Task objective: Select all lines in the records that include "right".

Data extracted from a collection:

_ _ _ _ _ _ _

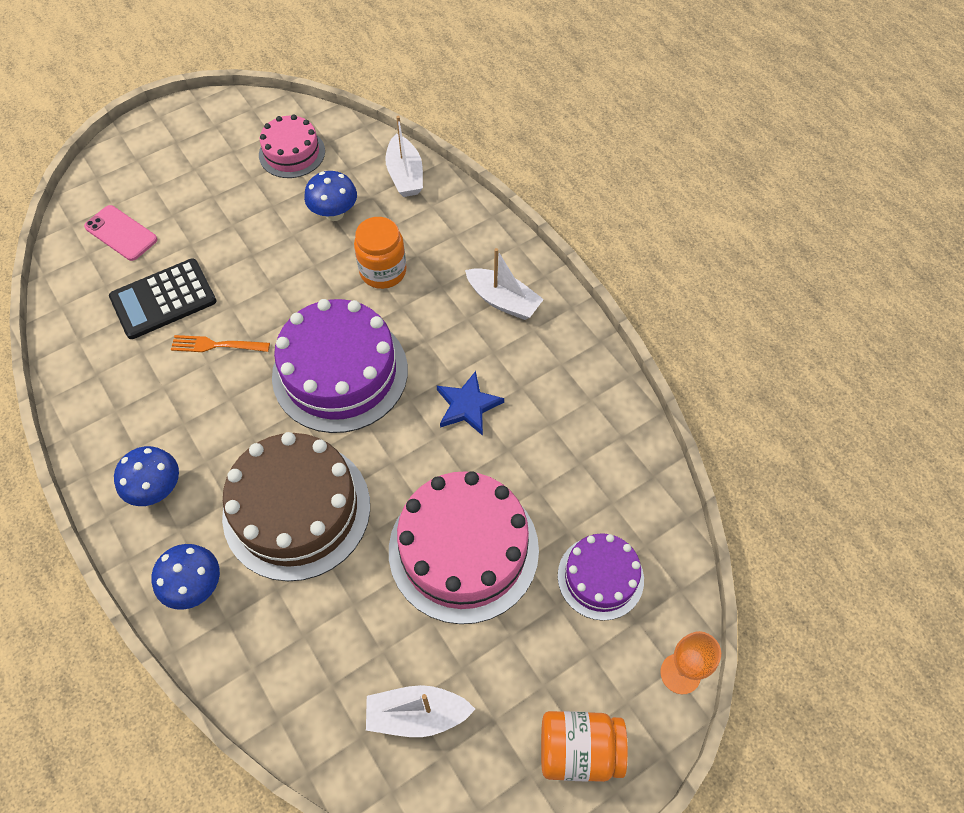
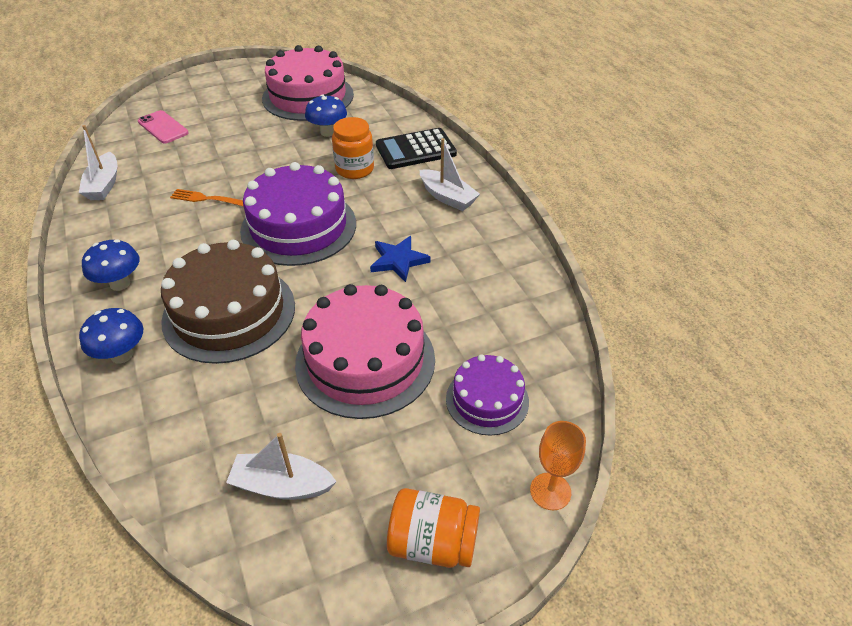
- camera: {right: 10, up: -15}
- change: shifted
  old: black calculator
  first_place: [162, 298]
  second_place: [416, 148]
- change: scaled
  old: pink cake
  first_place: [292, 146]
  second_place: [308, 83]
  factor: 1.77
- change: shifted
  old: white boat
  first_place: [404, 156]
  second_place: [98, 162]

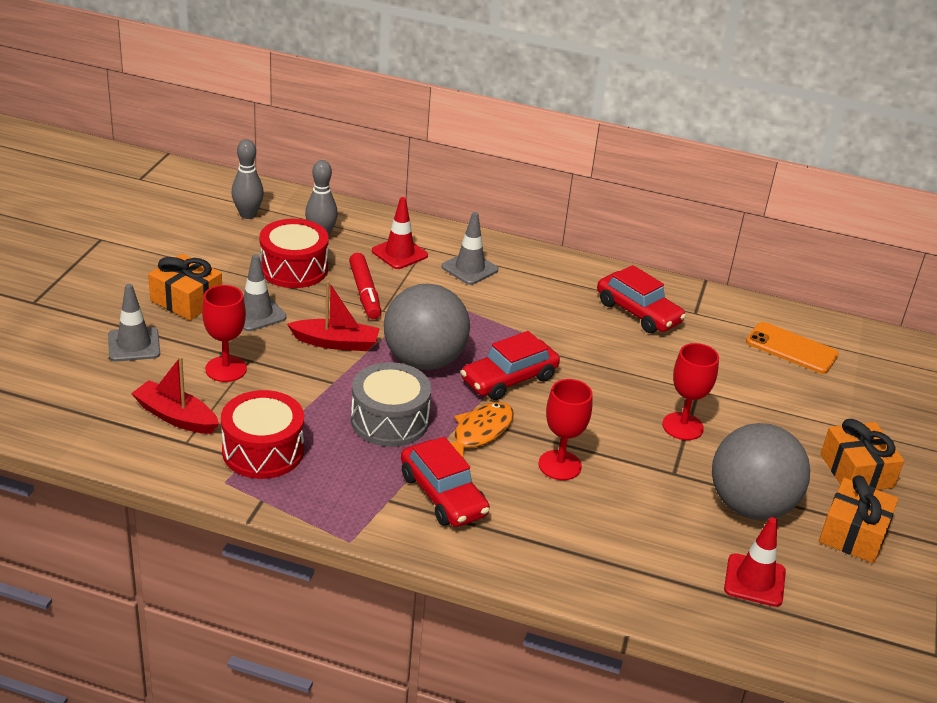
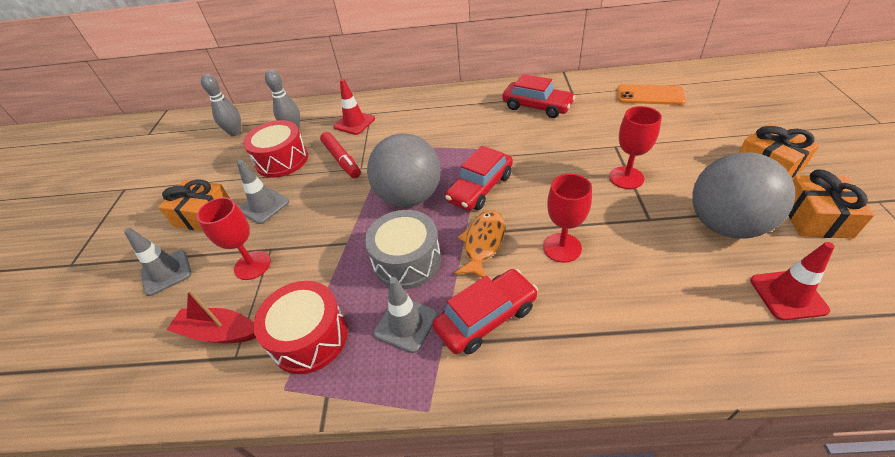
- camera: {right: -10, up: 10}
- change: gone
  old: red boat
  first_place: [333, 316]
- change: rotated
  old: red car
  first_place: [445, 482]
  second_place: [485, 311]
  degrees: -75
- change: shifted
  old: grey traffic cone
  first_place: [470, 248]
  second_place: [406, 315]

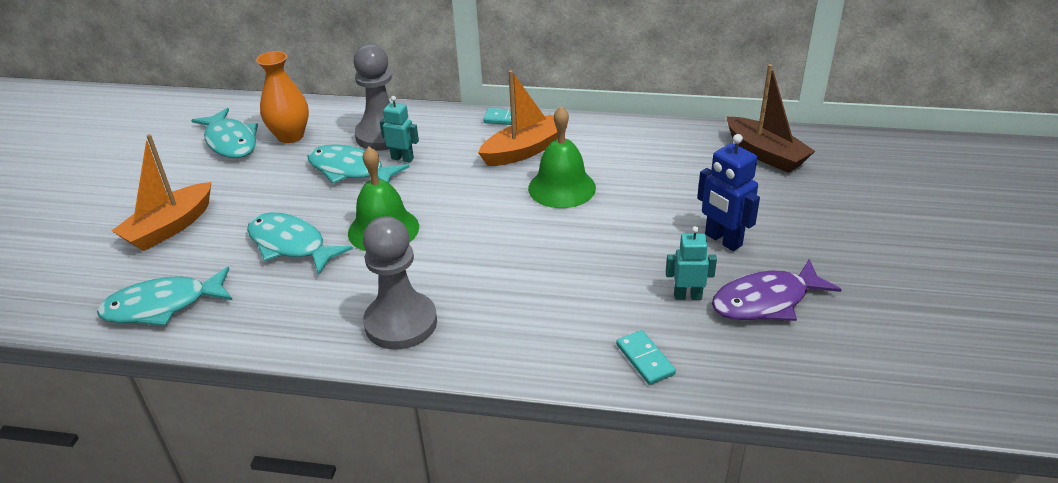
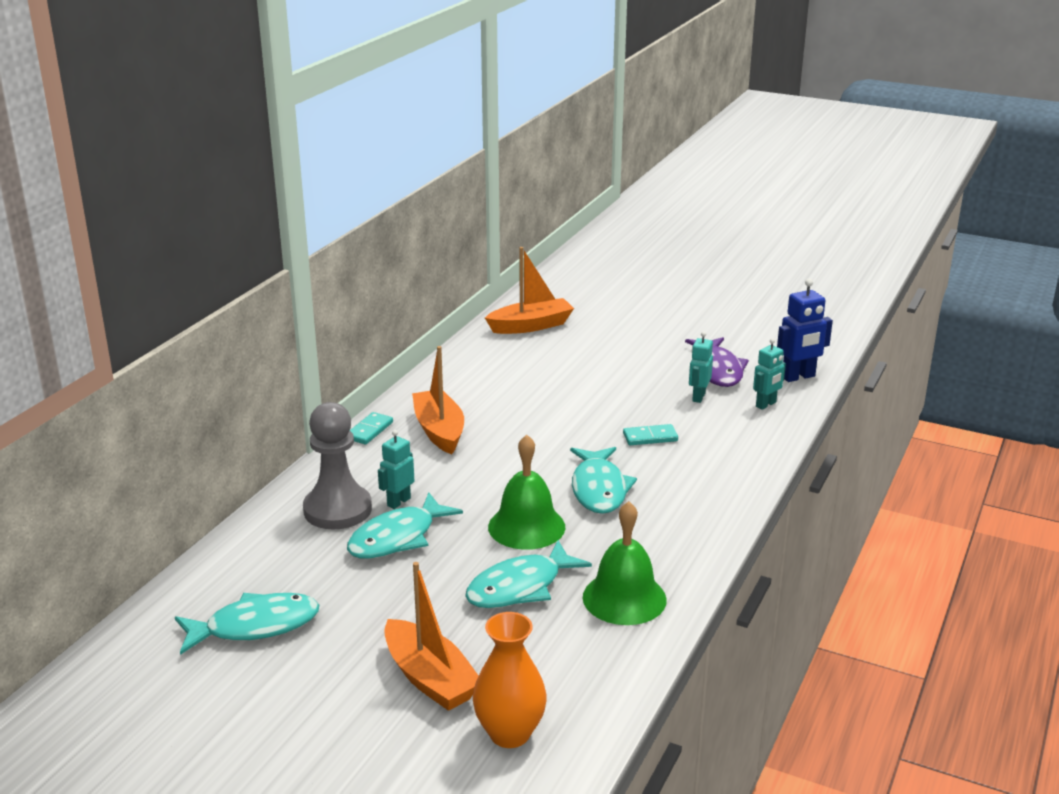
- camera: {right: -75, up: -10}
- change: shifted
  old: turquoise fish
  first_place: [164, 296]
  second_place: [603, 480]
- change: shifted
  old: orange vase
  first_place: [282, 97]
  second_place: [510, 680]
- change: gone
  old: grey pawn
  first_place: [400, 283]
- change: shifted
  old: green bell
  first_place: [562, 157]
  second_place: [625, 563]
- change: shifted
  old: turquoise domino
  first_place: [646, 357]
  second_place: [650, 434]
- change: shifted
  old: blue robot
  first_place: [728, 192]
  second_place: [805, 330]
- change: repainted
  old: brown boat
  new: orange boat
  first_place: [771, 118]
  second_place: [529, 290]
- change: new
  new: turquoise robot
  second_place: [769, 374]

_ _ _ _ _ _ _

Written answer:
- camera: {right: 10, up: -15}
- camera: {right: -10, up: 10}
- camera: {right: -75, up: -10}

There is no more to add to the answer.